- [Exercise brief]: Pick out each line with the word "square" from the material that follows.

- [Input records]:

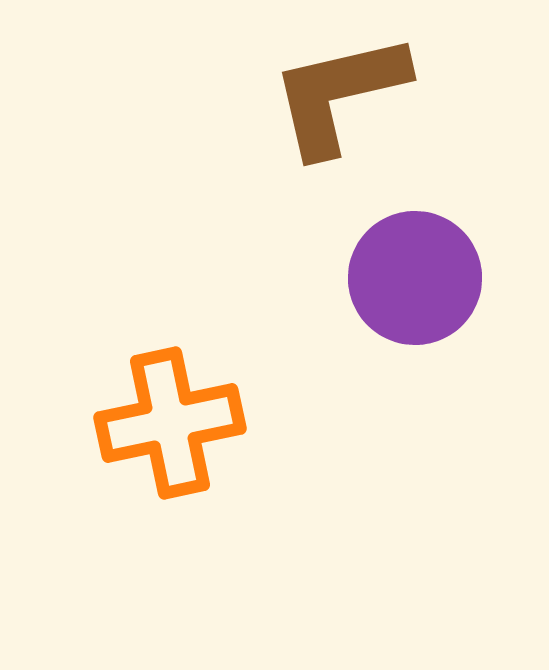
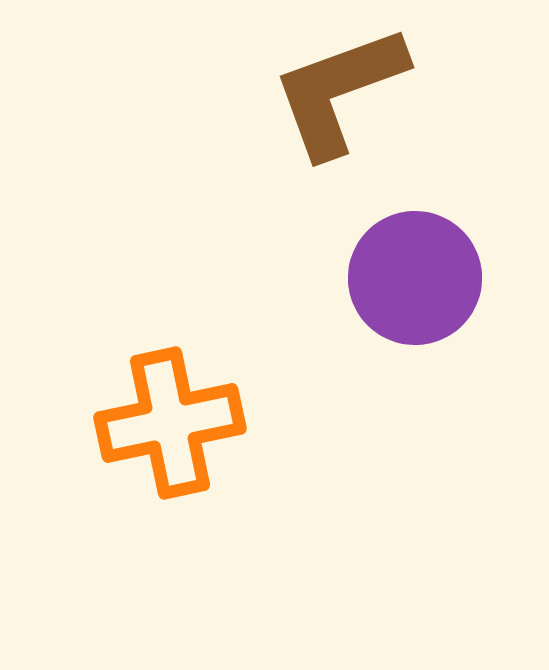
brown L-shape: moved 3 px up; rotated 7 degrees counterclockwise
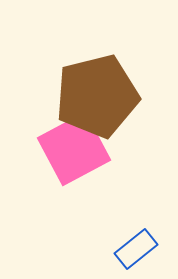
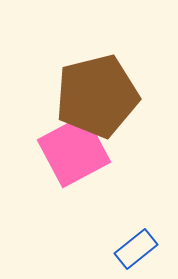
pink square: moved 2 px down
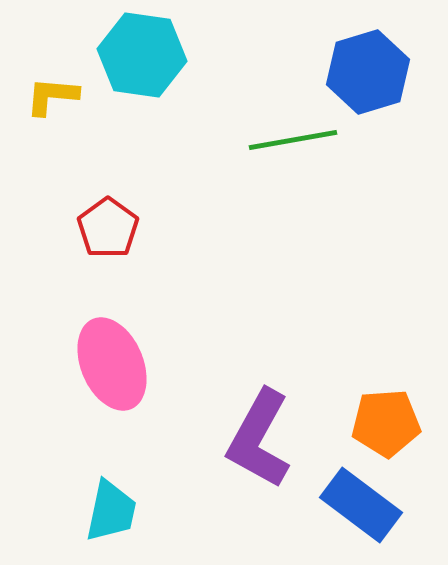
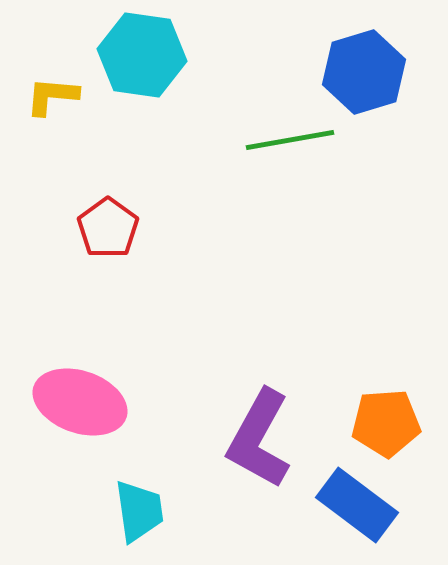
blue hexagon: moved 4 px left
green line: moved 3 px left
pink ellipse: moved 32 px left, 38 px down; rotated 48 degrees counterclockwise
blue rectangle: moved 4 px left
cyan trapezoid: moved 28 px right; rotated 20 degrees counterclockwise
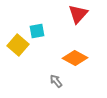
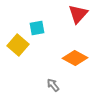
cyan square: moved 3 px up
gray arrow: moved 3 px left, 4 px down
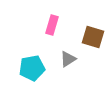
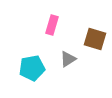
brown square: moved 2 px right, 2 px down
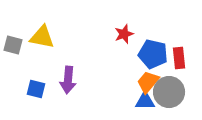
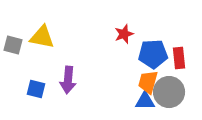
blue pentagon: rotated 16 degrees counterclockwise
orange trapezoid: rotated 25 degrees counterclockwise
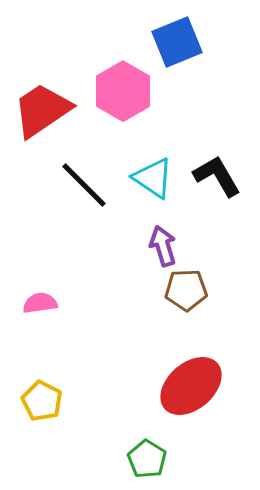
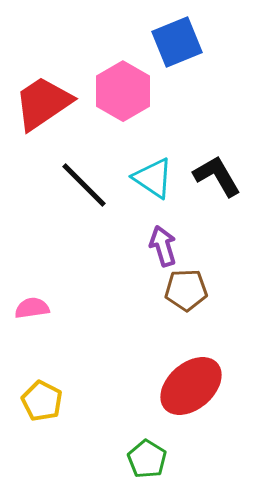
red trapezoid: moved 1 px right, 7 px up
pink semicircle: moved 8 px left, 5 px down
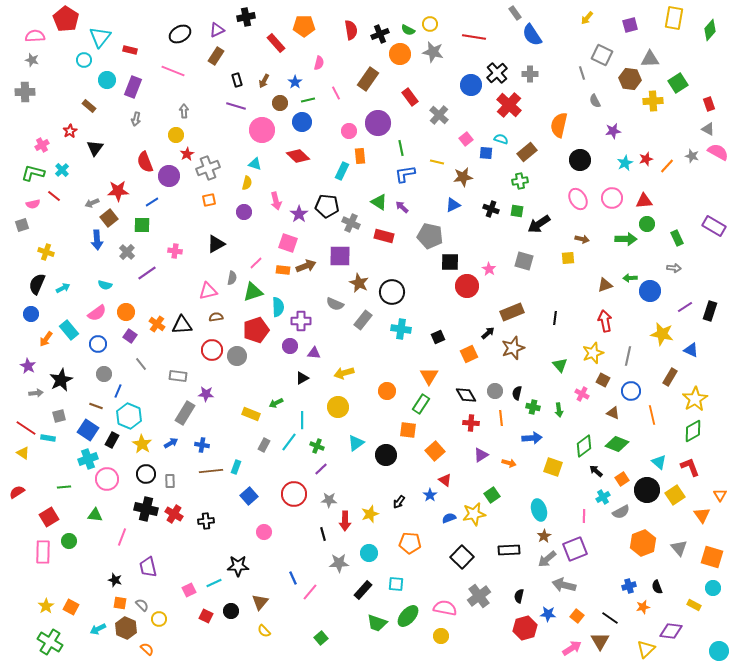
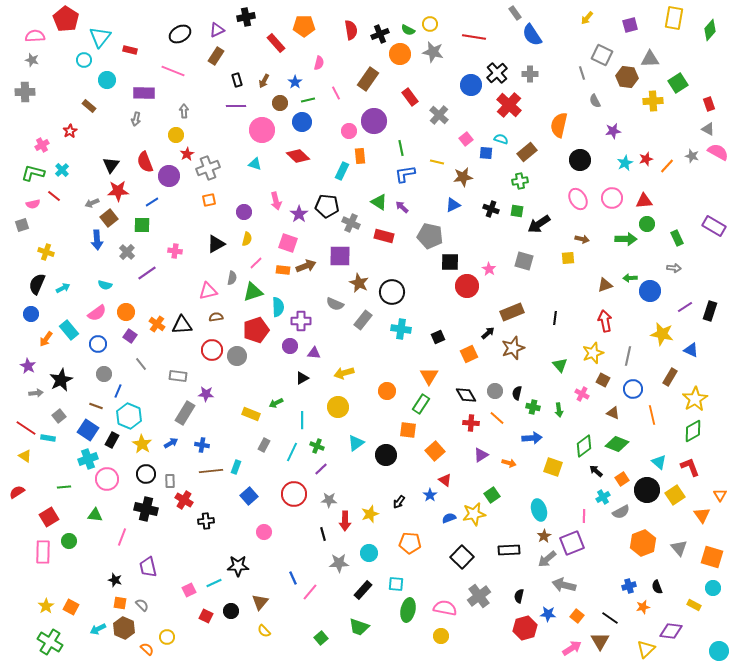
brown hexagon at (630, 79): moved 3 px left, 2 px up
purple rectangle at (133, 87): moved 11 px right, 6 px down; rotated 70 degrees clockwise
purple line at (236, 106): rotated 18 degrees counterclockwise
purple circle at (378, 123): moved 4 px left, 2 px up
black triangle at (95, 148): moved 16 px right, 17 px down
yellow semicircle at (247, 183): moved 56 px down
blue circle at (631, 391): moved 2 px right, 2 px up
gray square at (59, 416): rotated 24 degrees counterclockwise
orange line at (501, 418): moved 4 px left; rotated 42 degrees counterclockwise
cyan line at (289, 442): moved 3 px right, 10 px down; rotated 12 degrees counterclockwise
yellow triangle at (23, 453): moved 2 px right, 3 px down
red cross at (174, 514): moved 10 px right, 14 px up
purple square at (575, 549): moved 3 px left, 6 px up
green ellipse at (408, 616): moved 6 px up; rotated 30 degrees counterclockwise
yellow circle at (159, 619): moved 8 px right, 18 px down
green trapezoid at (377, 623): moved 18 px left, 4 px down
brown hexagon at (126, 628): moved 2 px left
==
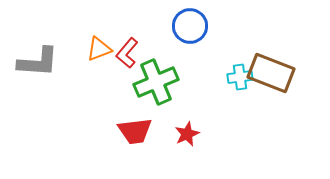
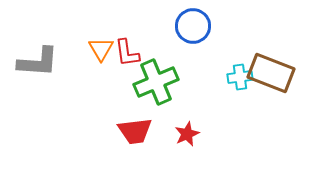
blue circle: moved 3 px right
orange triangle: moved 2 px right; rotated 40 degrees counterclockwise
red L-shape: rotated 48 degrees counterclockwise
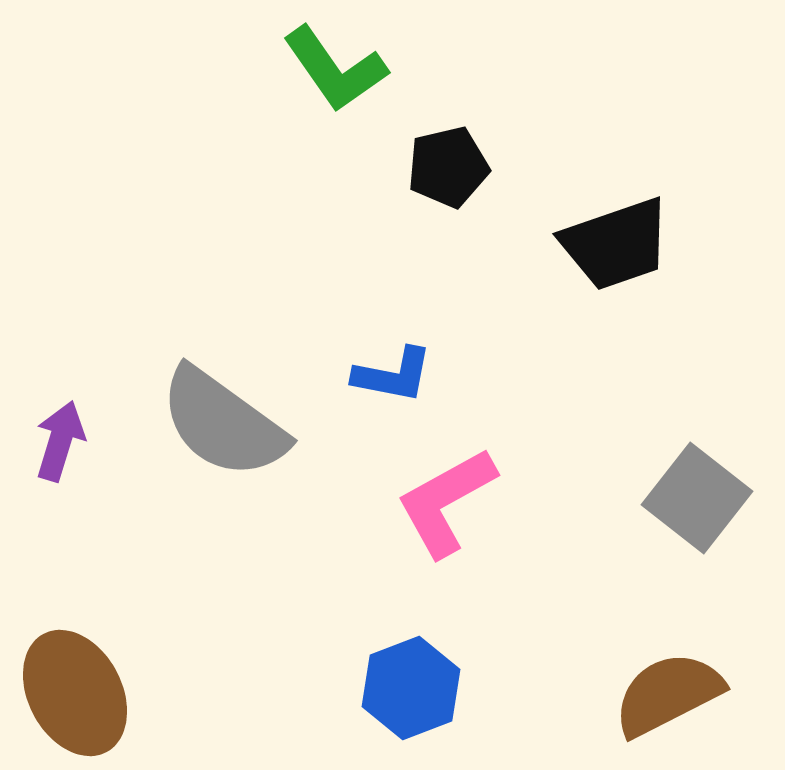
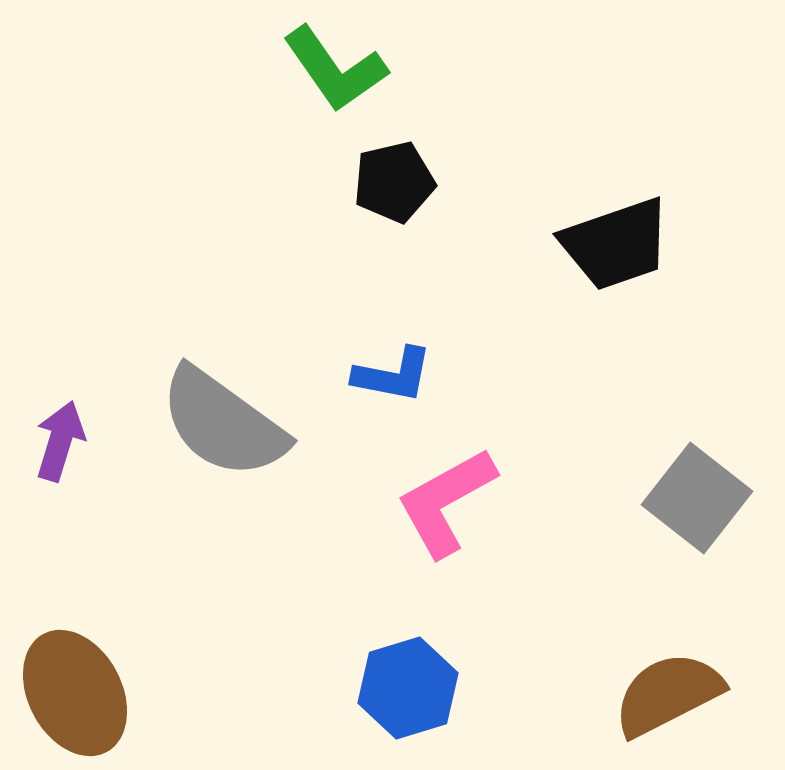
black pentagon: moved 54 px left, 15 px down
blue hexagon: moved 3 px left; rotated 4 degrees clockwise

- [Result for this task]:
pink square: moved 2 px down
cyan square: moved 3 px up
brown square: moved 2 px right, 2 px down
gray square at (59, 416): rotated 24 degrees counterclockwise
purple square at (575, 549): moved 3 px left, 6 px up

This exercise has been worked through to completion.